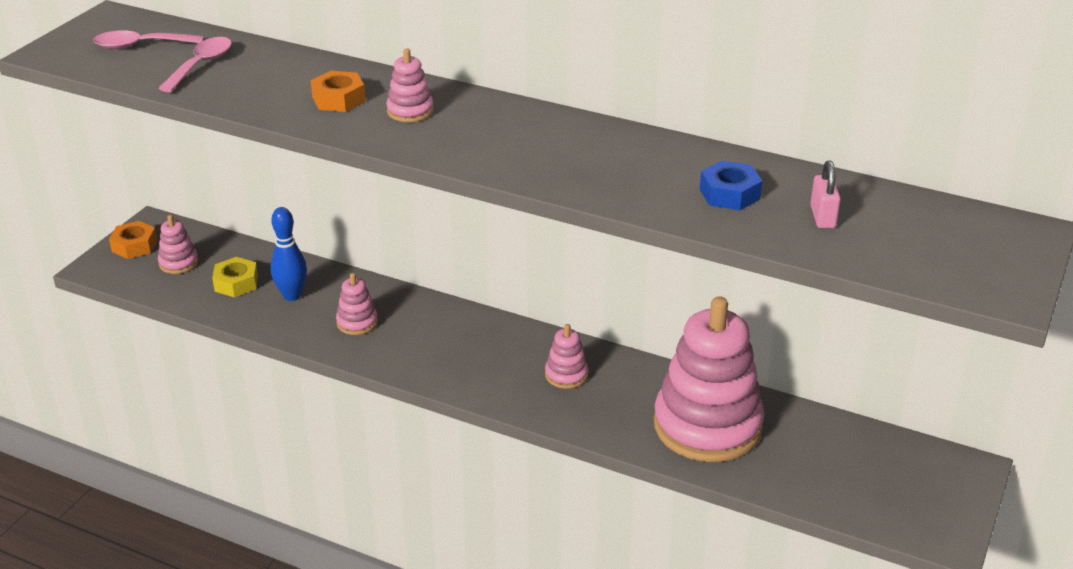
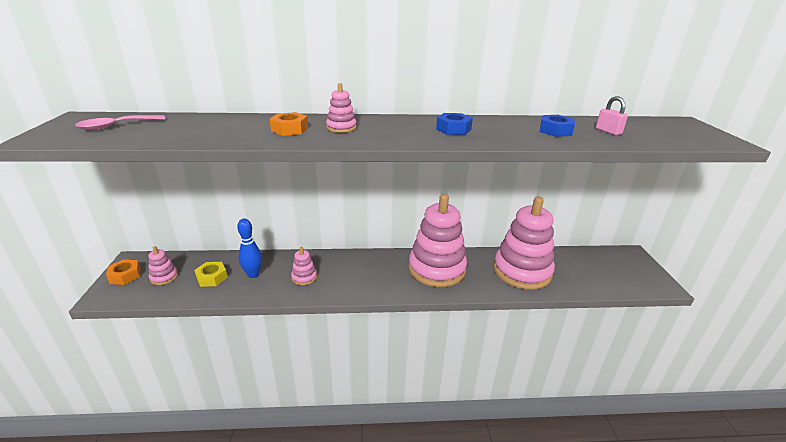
camera: 30 degrees left, 5 degrees down
(201, 65) = (173, 128): pink spoon -> none
(566, 375) = (437, 269): pink stacking toy -> pink stacking toy, size x2.38
(568, 151) = (453, 129): none -> blue nut

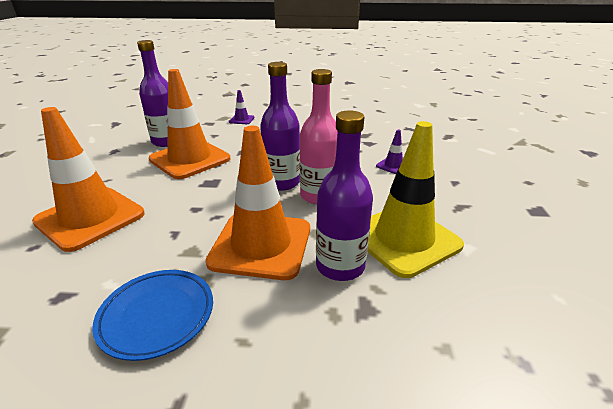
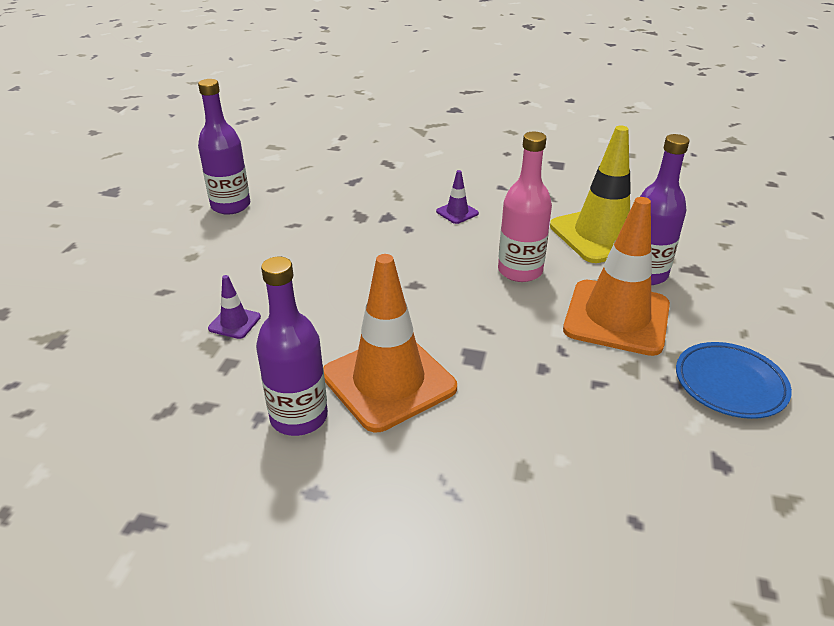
camera: 80 degrees left, 5 degrees up
(90, 218) = (562, 473): orange traffic cone -> none
(282, 183) = (484, 294): purple bottle -> purple bottle (231, 206)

• _WHAT THE TASK REQUIRES_
Line by line, check the data above for the word "camera" and state how many lines contain it. Give only the number.

• _RESPONSE TO THIS EXERCISE_
2